> **WHAT TO PRODUCE**
Collect every line in the records below that contains the word "orange".

> **DATA FOR PROCESSING**
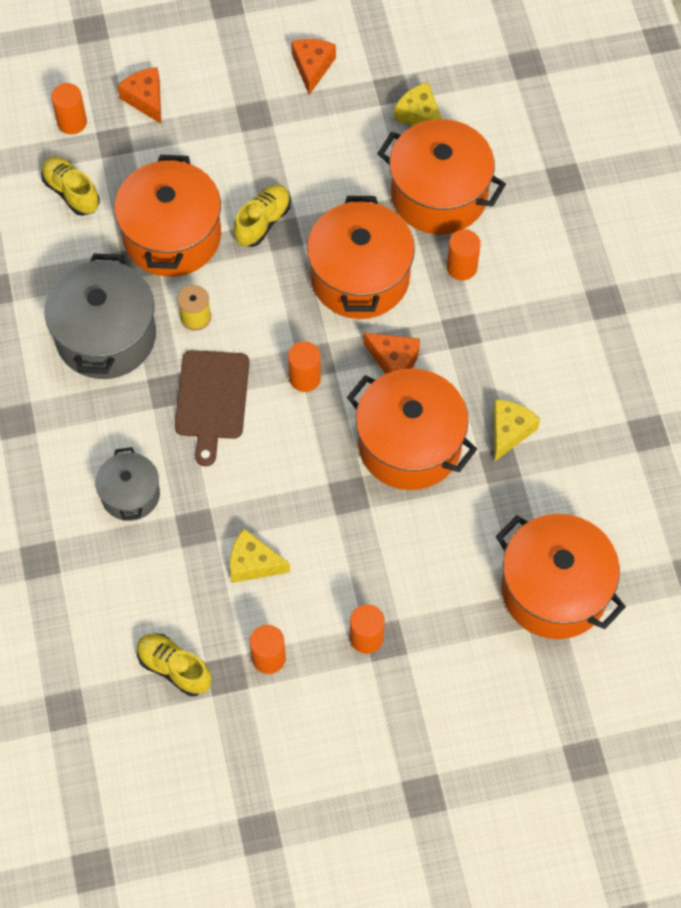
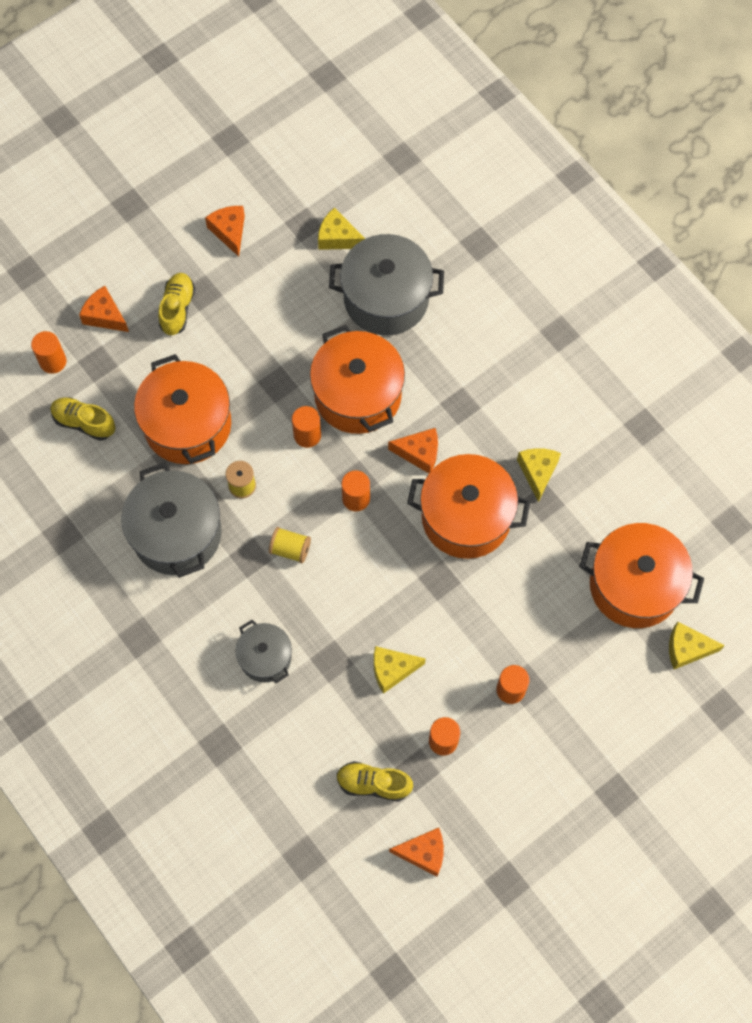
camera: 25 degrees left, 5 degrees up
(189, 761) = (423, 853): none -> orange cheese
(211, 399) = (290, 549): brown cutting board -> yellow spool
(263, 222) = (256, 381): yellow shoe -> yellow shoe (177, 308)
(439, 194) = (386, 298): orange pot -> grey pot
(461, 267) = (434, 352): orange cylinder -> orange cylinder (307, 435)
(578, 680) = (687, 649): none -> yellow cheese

> **SOLUTION TO THE PROBLEM**
(189, 761) = (423, 853): none -> orange cheese
(439, 194) = (386, 298): orange pot -> grey pot
(461, 267) = (434, 352): orange cylinder -> orange cylinder (307, 435)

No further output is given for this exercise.